** Recorded information **
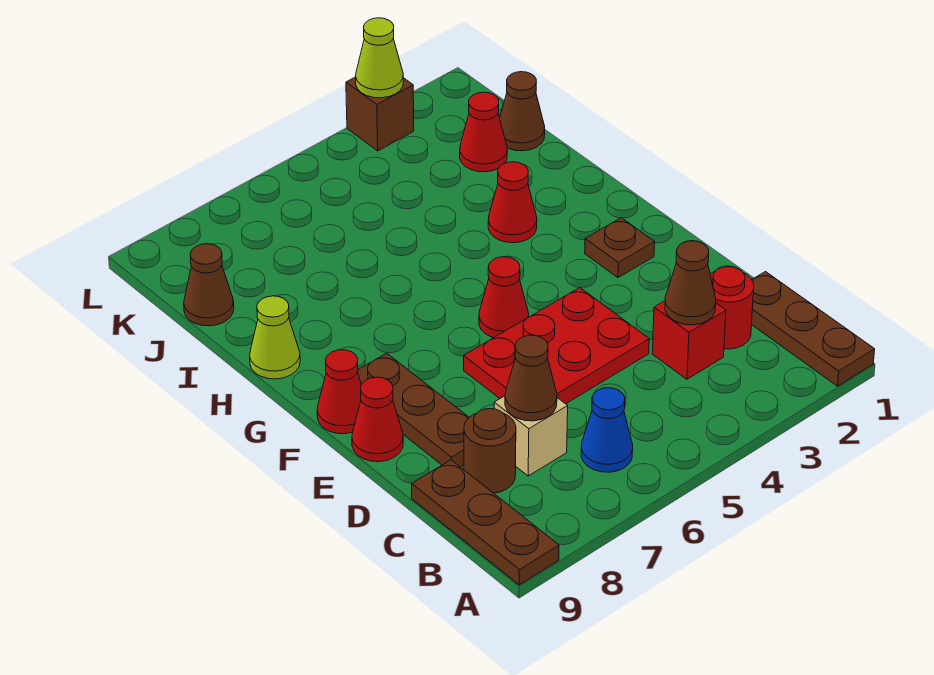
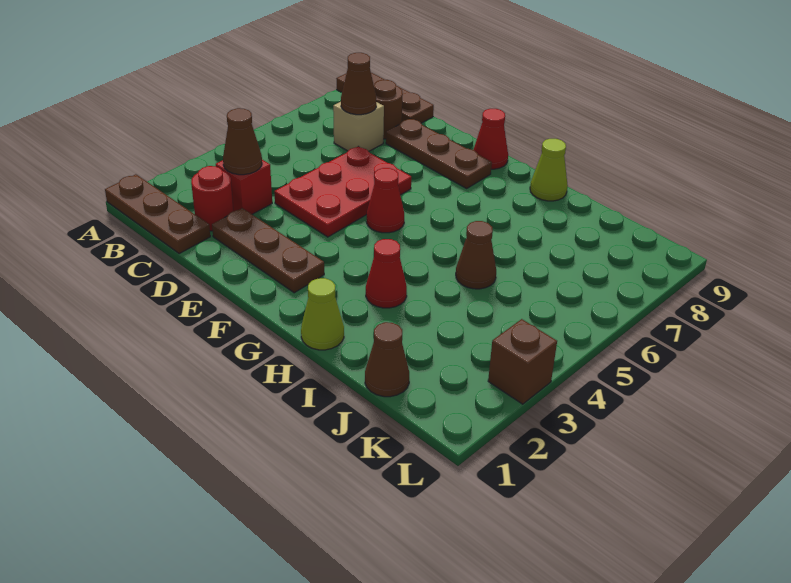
blue cone B6 level 1 -> none
red cone E9 level 1 -> none
brown plate F2 level 1 -> brown plate D2:F2 level 1
red cone J2 level 1 -> none
brown cone J9 level 1 -> brown cone I5 level 1
lime cone L3 level 2 -> lime cone H1 level 1

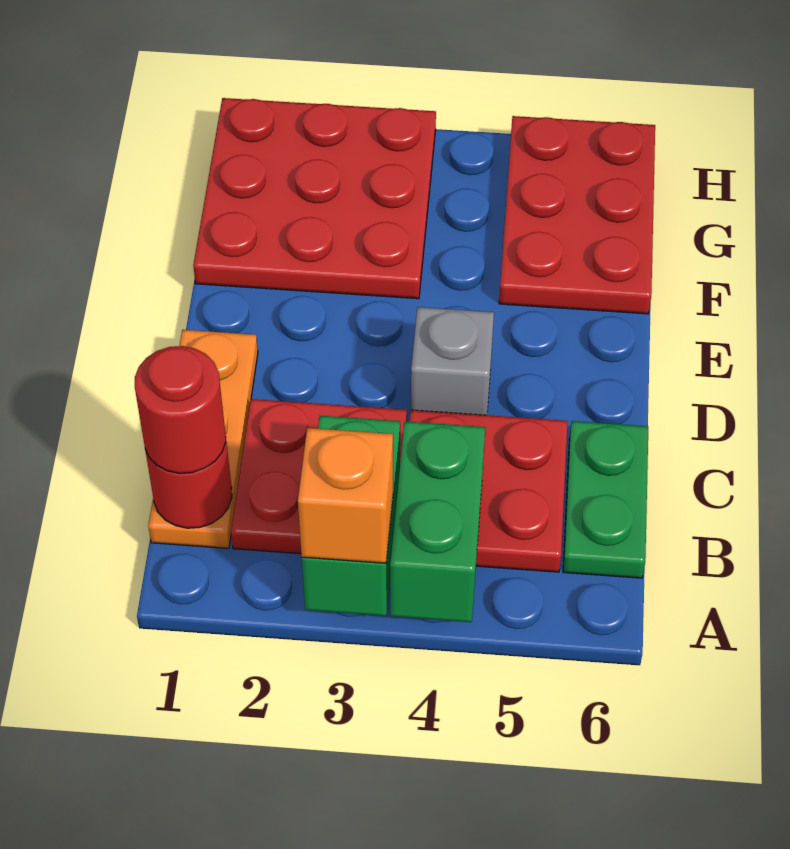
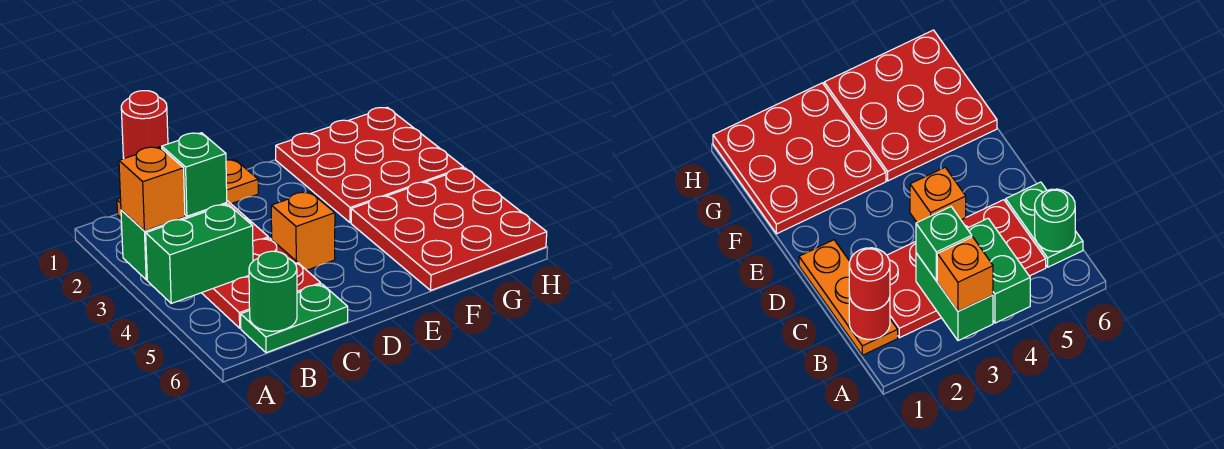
none -> green brick B3 level 3
none -> green round brick B6 level 2
grey brick D4 level 1 -> orange brick D4 level 1
red plate F5:H6 level 1 -> red plate F4:H6 level 1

** What to work on **
Using the records above, print exactly the run of lines that starts with the line with "red cone E9 level 1 -> none" and goes on through the line with "grey brick D4", pictures excluded.

** Reply to the exercise **
red cone E9 level 1 -> none
brown plate F2 level 1 -> brown plate D2:F2 level 1
red cone J2 level 1 -> none
brown cone J9 level 1 -> brown cone I5 level 1
lime cone L3 level 2 -> lime cone H1 level 1

none -> green brick B3 level 3
none -> green round brick B6 level 2
grey brick D4 level 1 -> orange brick D4 level 1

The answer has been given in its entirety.